(INFORMATION PROVIDED Opens)
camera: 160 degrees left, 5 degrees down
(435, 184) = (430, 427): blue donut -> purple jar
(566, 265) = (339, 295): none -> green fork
(INFORMATION PROVIDED Closes)
(INFORMATION PROVIDED Opens)
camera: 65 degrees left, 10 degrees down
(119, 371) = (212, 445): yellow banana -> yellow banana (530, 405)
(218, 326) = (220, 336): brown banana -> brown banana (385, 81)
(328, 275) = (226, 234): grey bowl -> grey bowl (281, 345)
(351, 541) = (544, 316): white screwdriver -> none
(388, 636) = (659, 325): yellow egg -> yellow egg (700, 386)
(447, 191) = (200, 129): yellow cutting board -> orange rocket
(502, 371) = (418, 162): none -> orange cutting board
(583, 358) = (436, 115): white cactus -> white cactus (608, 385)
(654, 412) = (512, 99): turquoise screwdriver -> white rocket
(INFORMATION PROVIDED Closes)
(INFORMATION PROVIDED Opens)
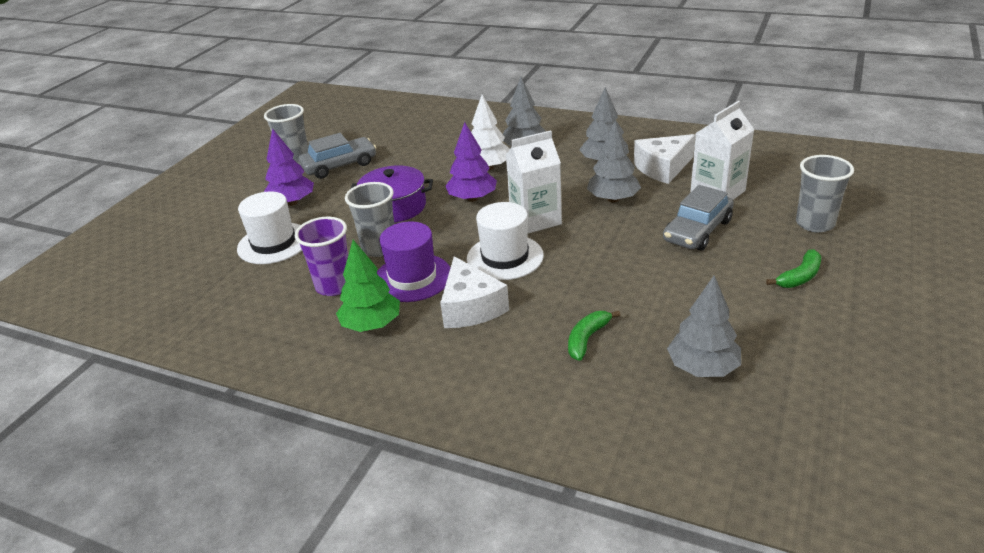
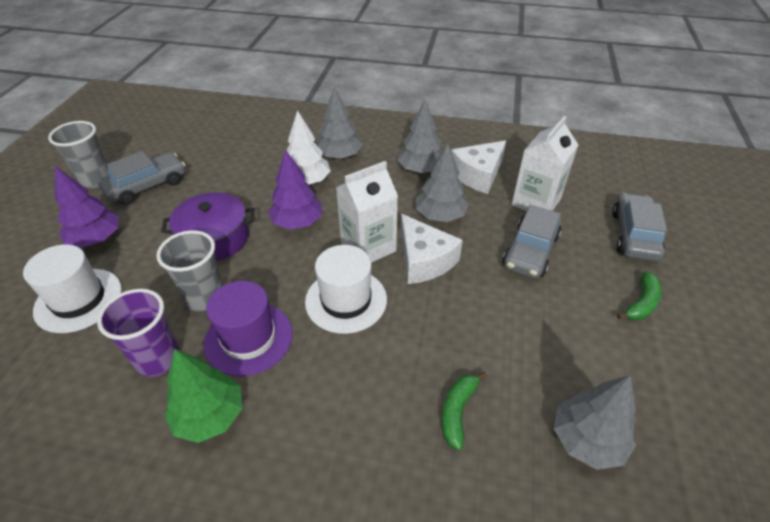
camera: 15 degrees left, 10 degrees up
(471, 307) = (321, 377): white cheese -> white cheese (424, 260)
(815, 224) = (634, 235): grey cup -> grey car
(INFORMATION PROVIDED Closes)
● **TASK DIRECTIONS**
All that is needed is the exact run of lines above from the line containing "(583, 358) = (436, 115): white" through the line containing "(654, 412) = (512, 99): turquoise", both of them included.

● **THE ANSWER**
(583, 358) = (436, 115): white cactus -> white cactus (608, 385)
(654, 412) = (512, 99): turquoise screwdriver -> white rocket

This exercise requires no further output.